Problem statement - Everything from the line with "purple flashlight [529,147,576,220]" through the final line below should be copied out exactly, and nothing else should appear.

Supplied data -
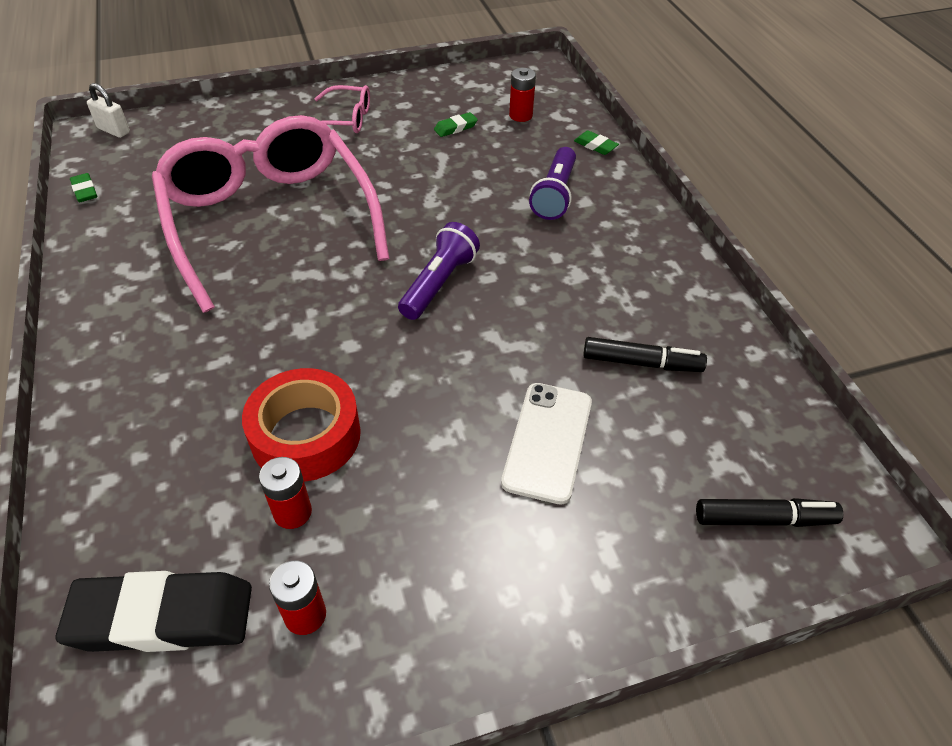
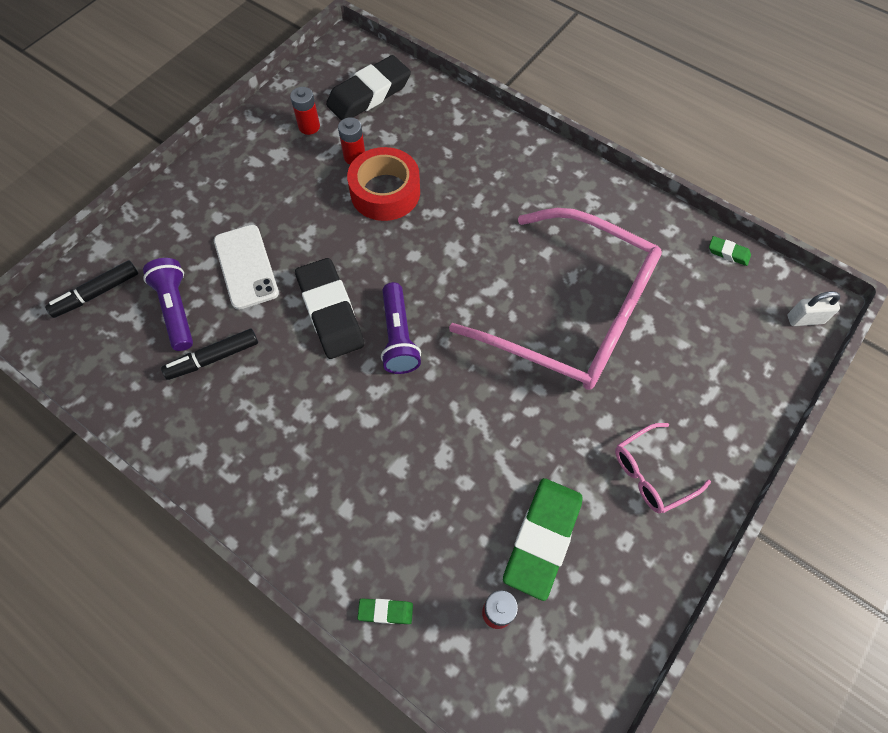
camera: 145 degrees right, 15 degrees up
green eraser [434,112,478,137] -> green eraser [503,478,583,601], size x2.30
purple flashlight [529,147,576,220] -> purple flashlight moved to [143,258,193,351]
none -> black eraser [295,258,364,359]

Finished exercise -
purple flashlight [529,147,576,220] -> purple flashlight moved to [143,258,193,351]
none -> black eraser [295,258,364,359]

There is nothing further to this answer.